* What is needed
Reproduce exactly the lines of the material beneath, from the line that contains "What was the red hourglass" to the line that contains "The second view gained the blue drum", both included, and no other lines.

# # # #

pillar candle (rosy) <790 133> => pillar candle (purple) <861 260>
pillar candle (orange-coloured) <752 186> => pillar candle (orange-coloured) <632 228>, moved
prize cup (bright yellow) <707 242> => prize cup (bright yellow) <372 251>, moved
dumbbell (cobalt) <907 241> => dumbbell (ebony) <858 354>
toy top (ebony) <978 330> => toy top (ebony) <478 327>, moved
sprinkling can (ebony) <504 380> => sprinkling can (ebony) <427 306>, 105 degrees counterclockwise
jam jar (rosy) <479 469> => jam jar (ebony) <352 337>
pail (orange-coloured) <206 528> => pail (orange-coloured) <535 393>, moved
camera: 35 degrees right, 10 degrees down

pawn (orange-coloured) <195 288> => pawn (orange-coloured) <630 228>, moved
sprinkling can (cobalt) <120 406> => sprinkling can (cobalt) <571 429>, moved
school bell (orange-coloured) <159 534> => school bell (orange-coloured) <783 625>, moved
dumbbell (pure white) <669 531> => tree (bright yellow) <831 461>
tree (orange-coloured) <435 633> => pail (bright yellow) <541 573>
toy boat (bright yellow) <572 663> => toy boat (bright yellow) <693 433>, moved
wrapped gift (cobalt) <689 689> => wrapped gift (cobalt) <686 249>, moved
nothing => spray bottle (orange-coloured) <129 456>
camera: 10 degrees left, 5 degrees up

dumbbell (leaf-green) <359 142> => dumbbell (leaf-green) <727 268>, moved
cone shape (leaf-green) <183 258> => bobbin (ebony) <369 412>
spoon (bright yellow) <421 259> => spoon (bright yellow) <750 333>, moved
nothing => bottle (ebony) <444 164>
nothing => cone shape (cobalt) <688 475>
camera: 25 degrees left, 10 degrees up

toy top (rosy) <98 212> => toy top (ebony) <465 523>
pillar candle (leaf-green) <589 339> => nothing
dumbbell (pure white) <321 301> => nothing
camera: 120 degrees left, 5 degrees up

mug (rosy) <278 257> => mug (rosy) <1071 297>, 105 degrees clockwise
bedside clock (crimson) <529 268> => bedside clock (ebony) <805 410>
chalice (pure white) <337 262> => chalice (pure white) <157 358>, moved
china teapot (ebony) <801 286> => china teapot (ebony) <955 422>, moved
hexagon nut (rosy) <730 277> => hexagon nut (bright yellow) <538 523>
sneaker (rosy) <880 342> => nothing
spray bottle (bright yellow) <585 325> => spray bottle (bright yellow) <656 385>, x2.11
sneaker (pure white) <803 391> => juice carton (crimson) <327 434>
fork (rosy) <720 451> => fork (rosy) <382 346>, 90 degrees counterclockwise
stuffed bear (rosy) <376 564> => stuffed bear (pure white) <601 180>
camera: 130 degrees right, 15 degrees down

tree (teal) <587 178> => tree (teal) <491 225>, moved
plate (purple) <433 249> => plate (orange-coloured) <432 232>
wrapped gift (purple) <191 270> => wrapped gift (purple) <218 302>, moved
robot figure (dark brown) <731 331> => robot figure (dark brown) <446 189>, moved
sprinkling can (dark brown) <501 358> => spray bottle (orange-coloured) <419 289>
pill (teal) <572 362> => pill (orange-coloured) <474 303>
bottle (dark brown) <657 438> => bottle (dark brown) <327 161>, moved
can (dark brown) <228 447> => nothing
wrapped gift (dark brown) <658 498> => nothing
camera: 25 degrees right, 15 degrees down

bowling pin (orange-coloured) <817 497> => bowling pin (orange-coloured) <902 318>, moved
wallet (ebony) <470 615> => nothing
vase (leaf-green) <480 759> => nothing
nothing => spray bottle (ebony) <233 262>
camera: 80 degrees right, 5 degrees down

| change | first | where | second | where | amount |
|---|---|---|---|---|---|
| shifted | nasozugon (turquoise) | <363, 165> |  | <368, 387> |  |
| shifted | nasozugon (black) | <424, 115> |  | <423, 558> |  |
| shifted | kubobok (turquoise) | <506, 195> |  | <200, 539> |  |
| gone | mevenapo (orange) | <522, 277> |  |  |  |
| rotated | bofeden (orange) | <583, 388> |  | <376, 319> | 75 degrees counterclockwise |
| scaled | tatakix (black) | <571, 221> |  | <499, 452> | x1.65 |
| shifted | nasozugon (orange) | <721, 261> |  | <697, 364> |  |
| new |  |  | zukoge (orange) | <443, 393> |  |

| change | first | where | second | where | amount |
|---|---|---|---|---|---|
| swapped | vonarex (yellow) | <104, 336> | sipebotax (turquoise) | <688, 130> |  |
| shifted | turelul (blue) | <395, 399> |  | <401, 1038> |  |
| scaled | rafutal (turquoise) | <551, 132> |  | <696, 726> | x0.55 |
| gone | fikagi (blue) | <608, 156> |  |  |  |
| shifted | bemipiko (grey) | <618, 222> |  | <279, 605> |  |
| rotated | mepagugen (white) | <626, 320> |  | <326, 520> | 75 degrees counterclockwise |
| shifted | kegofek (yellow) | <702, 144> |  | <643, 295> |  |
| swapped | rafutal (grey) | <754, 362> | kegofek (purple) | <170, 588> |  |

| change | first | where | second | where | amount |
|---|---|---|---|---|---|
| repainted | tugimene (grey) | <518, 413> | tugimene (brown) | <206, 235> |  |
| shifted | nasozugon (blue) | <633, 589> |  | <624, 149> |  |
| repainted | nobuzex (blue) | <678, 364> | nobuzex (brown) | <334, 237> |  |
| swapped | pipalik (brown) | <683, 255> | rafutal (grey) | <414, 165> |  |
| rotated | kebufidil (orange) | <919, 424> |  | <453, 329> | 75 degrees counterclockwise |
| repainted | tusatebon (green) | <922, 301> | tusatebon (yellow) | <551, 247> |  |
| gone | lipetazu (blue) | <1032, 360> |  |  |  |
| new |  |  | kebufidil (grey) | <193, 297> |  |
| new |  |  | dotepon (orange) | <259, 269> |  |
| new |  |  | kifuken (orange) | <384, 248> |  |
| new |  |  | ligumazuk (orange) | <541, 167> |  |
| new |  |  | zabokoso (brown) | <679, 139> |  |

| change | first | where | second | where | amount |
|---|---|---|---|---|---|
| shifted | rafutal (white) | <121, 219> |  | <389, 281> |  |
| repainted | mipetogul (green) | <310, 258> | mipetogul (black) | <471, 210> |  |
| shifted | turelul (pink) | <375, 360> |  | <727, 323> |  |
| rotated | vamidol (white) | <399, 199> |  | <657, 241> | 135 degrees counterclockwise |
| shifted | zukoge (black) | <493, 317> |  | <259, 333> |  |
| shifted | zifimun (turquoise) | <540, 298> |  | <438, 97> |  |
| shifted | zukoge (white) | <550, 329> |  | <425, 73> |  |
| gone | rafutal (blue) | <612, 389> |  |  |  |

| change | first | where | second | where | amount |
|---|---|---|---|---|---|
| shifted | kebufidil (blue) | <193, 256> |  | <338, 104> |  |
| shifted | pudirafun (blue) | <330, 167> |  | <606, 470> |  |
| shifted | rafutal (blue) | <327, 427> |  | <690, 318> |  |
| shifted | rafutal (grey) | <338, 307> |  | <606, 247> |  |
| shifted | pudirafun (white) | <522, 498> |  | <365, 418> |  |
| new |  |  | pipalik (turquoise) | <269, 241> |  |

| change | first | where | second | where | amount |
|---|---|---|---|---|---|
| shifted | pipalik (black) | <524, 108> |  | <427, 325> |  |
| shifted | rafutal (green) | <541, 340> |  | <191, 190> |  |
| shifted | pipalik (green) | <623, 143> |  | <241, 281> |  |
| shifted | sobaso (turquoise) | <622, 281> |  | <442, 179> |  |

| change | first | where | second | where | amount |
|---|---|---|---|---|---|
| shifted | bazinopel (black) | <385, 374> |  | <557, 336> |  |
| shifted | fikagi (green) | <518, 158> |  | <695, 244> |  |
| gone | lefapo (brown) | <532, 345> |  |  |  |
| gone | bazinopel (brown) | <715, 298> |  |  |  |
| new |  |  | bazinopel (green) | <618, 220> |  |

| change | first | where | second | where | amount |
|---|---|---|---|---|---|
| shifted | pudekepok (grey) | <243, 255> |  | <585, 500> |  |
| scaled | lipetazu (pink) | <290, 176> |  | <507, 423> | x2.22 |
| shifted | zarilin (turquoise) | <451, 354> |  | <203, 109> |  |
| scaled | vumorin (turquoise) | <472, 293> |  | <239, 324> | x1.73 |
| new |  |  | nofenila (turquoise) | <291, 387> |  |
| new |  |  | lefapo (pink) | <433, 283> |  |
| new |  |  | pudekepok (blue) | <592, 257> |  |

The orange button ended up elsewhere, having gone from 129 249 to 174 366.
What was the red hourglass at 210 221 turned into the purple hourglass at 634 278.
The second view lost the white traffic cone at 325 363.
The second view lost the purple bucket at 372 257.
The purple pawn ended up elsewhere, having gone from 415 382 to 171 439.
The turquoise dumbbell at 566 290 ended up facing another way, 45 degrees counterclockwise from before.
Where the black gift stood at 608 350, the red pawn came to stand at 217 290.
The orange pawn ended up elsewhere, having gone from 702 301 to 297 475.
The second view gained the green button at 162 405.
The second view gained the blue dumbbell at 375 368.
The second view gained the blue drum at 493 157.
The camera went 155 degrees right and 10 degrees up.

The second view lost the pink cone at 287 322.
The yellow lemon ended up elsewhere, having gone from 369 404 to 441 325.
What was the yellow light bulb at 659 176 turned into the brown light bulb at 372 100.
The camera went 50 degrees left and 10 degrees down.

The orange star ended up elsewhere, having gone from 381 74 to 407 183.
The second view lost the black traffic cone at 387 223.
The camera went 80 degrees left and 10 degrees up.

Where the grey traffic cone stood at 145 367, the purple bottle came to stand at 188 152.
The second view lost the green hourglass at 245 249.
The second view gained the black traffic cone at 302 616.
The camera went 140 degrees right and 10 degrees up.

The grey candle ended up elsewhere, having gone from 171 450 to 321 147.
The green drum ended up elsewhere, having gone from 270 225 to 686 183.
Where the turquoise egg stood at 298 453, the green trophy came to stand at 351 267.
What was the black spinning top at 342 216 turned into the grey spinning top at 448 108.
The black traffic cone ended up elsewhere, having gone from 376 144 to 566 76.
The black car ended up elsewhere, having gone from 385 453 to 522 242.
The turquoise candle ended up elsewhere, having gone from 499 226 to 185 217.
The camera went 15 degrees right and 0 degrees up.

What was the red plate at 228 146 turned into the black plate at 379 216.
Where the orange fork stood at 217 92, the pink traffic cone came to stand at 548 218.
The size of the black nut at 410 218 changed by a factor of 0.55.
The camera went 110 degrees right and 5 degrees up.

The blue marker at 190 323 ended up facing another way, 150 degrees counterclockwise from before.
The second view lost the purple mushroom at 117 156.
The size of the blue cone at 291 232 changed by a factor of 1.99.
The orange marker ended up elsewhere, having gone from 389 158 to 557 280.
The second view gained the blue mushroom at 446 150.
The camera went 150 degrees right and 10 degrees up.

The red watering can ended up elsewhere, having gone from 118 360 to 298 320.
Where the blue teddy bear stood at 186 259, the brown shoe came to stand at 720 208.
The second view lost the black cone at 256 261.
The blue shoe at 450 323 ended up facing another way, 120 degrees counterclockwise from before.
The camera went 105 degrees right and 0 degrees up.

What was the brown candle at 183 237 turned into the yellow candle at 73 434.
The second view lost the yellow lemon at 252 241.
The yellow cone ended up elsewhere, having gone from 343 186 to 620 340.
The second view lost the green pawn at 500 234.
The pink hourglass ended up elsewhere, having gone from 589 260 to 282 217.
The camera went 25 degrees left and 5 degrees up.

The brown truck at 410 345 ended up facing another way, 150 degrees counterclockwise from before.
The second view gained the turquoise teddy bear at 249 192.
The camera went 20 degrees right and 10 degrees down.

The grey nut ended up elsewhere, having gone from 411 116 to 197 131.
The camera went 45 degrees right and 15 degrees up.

# # # #

* Exercise answer
What was the red hourglass at 210 221 turned into the purple hourglass at 634 278.
The second view lost the white traffic cone at 325 363.
The second view lost the purple bucket at 372 257.
The purple pawn ended up elsewhere, having gone from 415 382 to 171 439.
The turquoise dumbbell at 566 290 ended up facing another way, 45 degrees counterclockwise from before.
Where the black gift stood at 608 350, the red pawn came to stand at 217 290.
The orange pawn ended up elsewhere, having gone from 702 301 to 297 475.
The second view gained the green button at 162 405.
The second view gained the blue dumbbell at 375 368.
The second view gained the blue drum at 493 157.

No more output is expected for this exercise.